> EXERCISE DESCRIPTION: Identify the lines in the data below that contain "moved" and give only how many there are.

BEGIN EXERCISE DATA

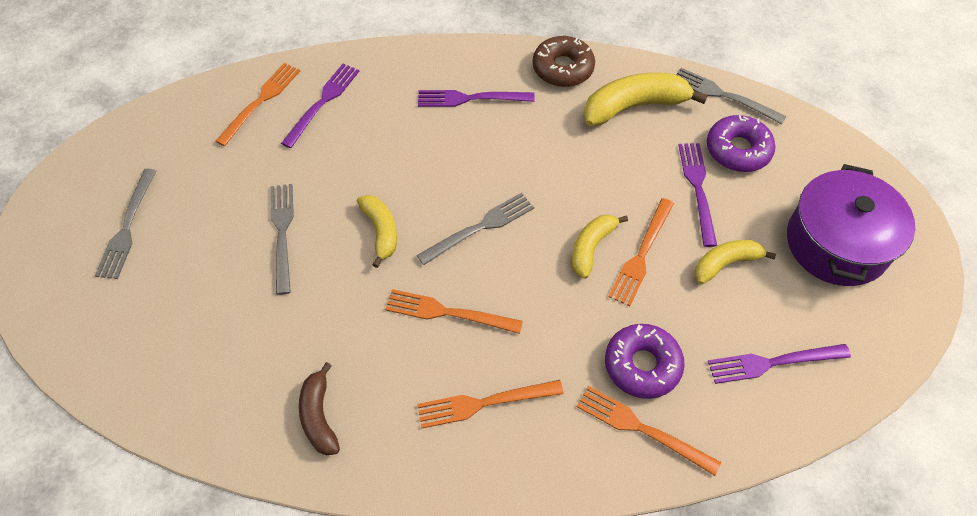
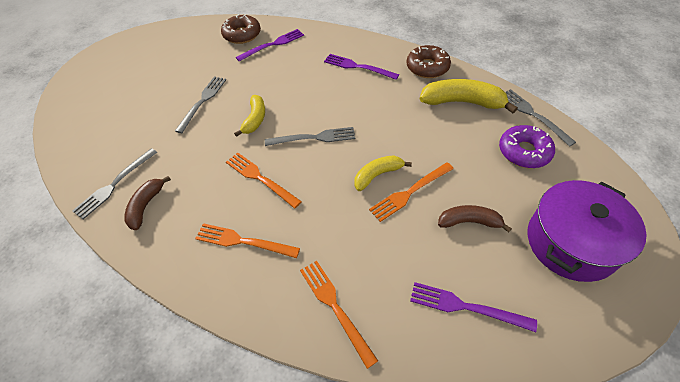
camera: 30 degrees right, 5 degrees down
grey fork [95,169,156,279] -> grey fork moved to [72,148,157,220]
orange fork [215,63,300,146] -> brown donut [221,14,261,44]
purple donut [605,324,685,399] -> none
purple fork [679,143,717,247] -> none
yellow banana [694,240,776,284] -> brown banana [438,205,512,232]

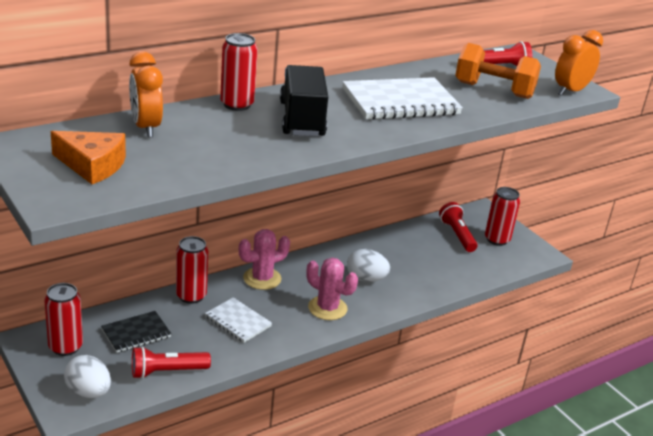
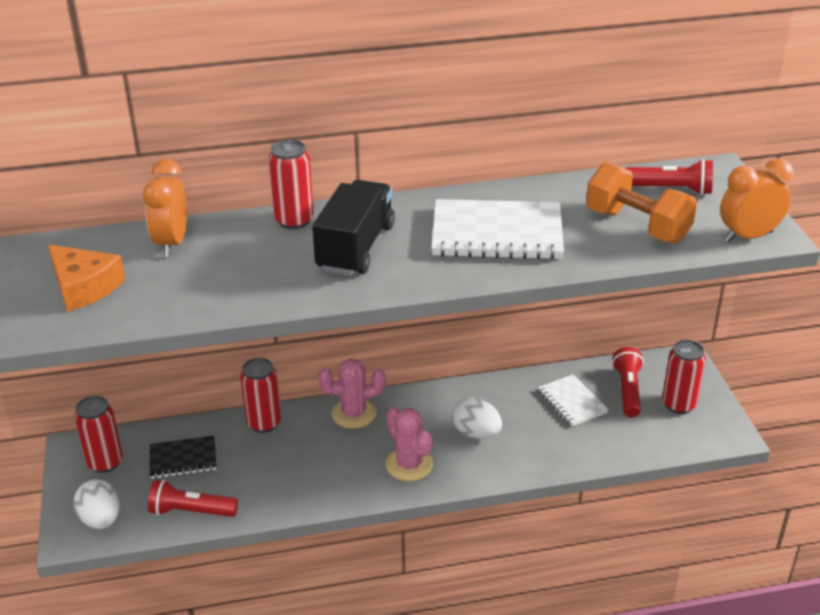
camera: 25 degrees right, 5 degrees up
white notebook [205,297,272,343] -> white notebook moved to [538,374,608,426]

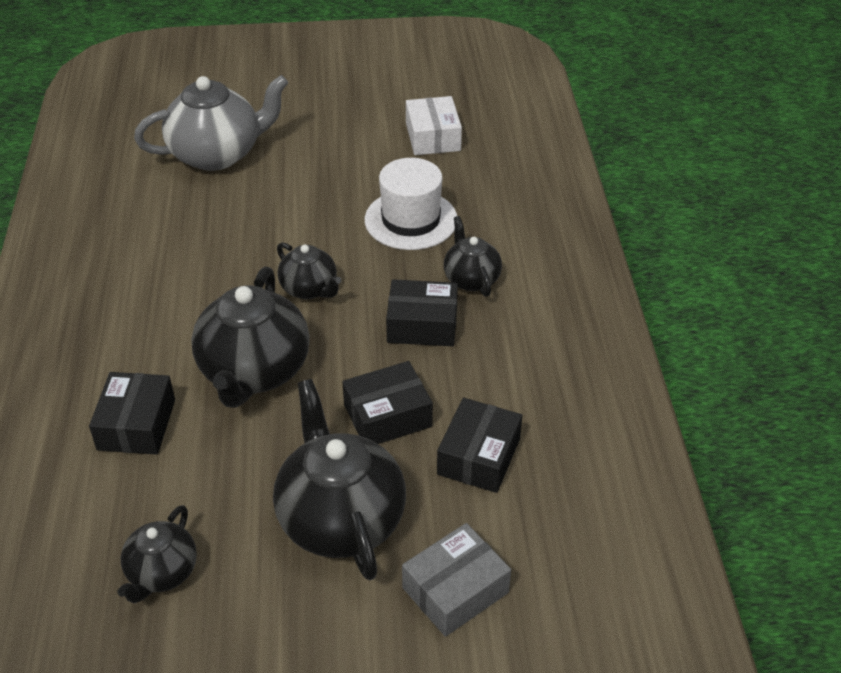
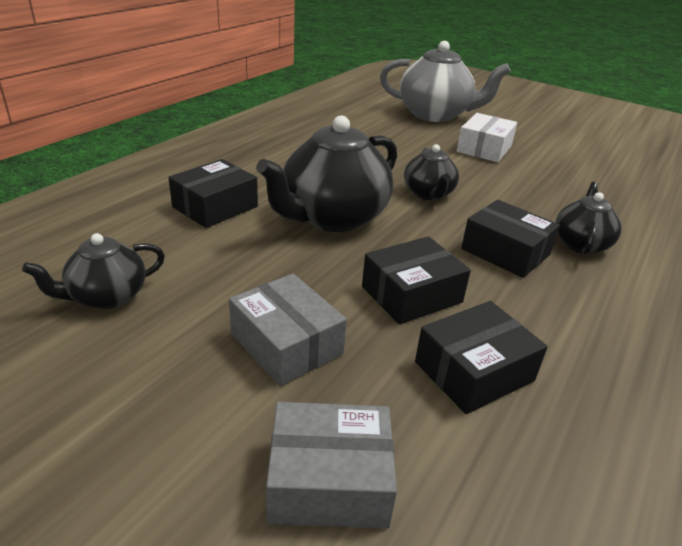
camera: 35 degrees right, 10 degrees down
black teapot [273,379,406,580] -> grey box [229,274,347,386]
black box [342,361,433,444] -> black box turned 45 degrees counterclockwise [362,236,471,325]
white hat [365,158,457,250] -> none
white box [406,96,462,155] -> white box moved to [457,113,517,162]

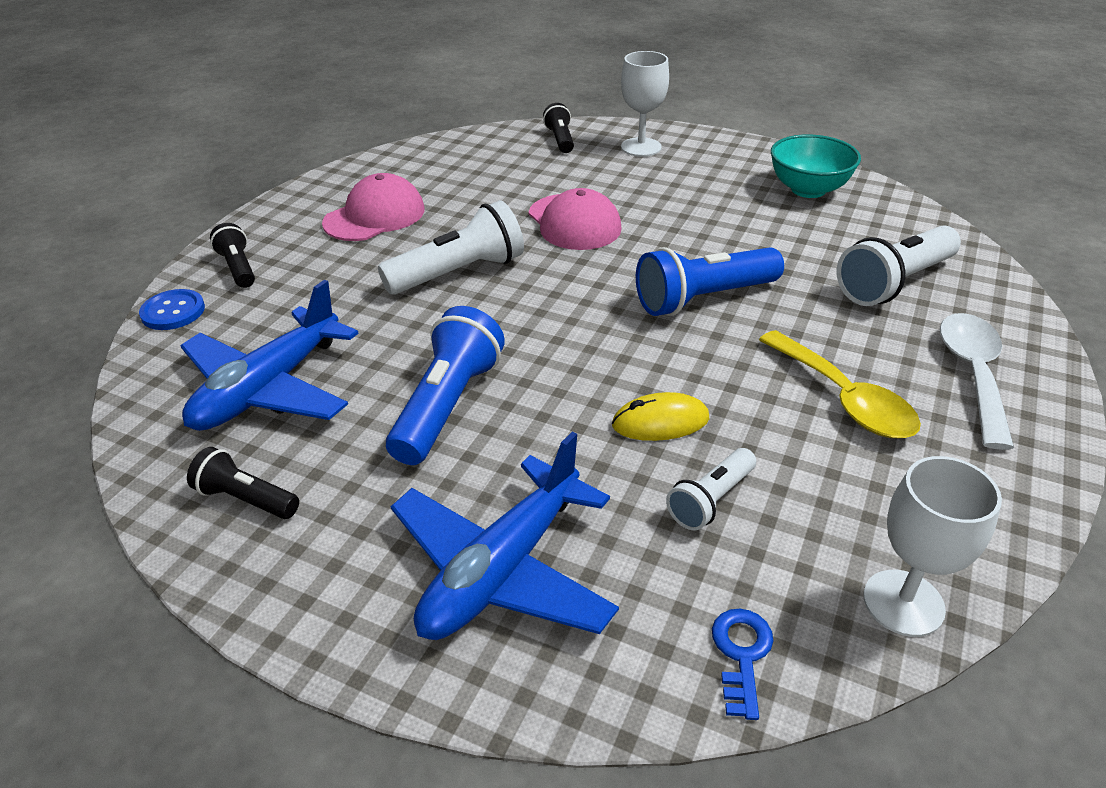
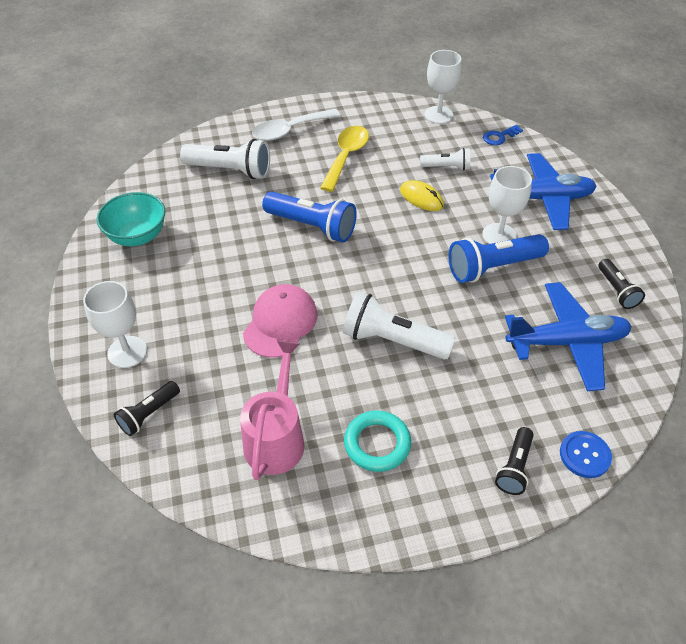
camera: 130 degrees left, 10 degrees up
pink cap [322,173,425,241] -> turquoise ring [344,411,411,472]
none -> pink watering can [240,340,304,480]
none -> white goblet [482,166,532,244]

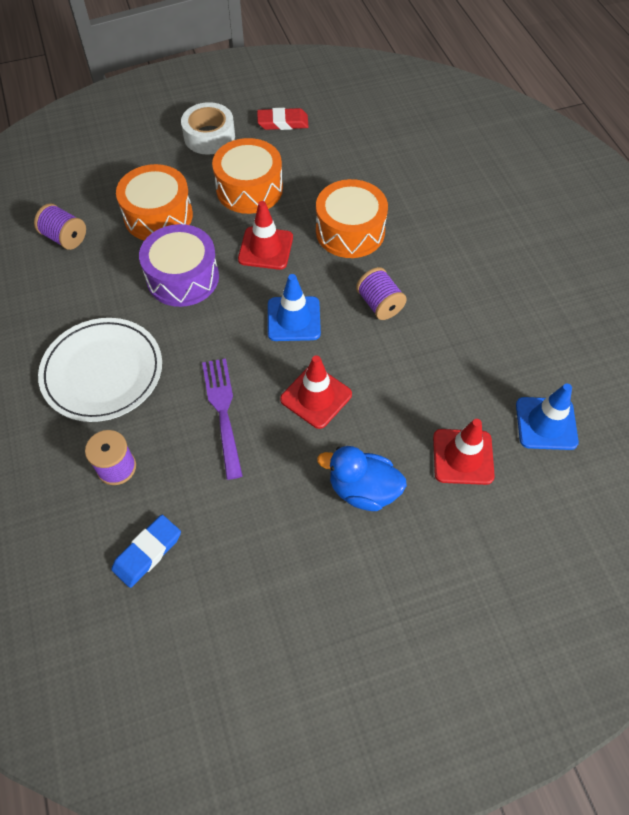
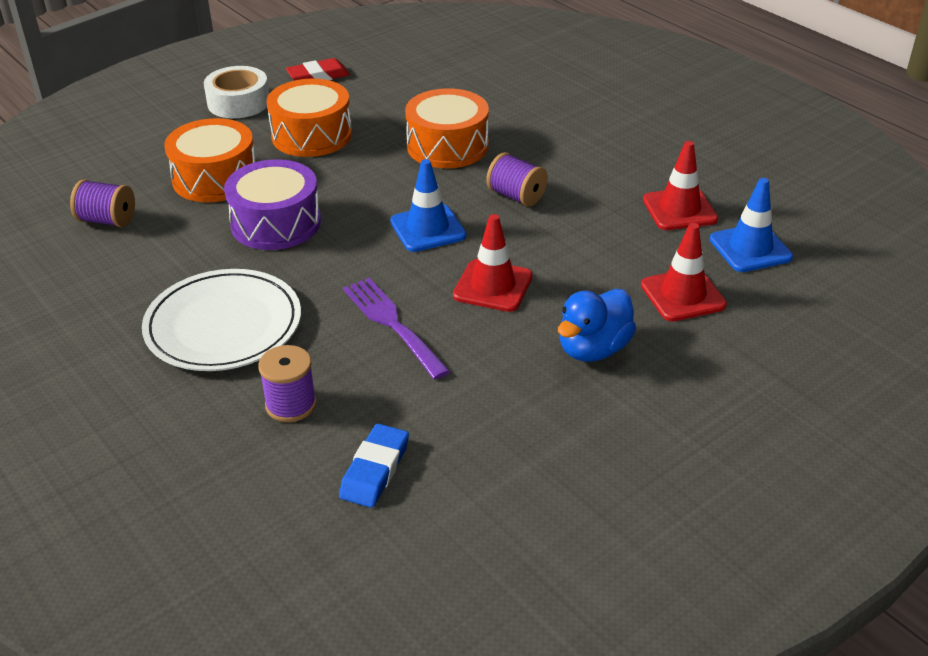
camera: 20 degrees left, 20 degrees down
red traffic cone [238,201,293,270] -> red traffic cone moved to [643,141,718,230]
blue duck [317,446,407,511] -> blue duck turned 45 degrees counterclockwise [558,289,636,362]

END EXERCISE DATA

> YOUR SOLUTION: 4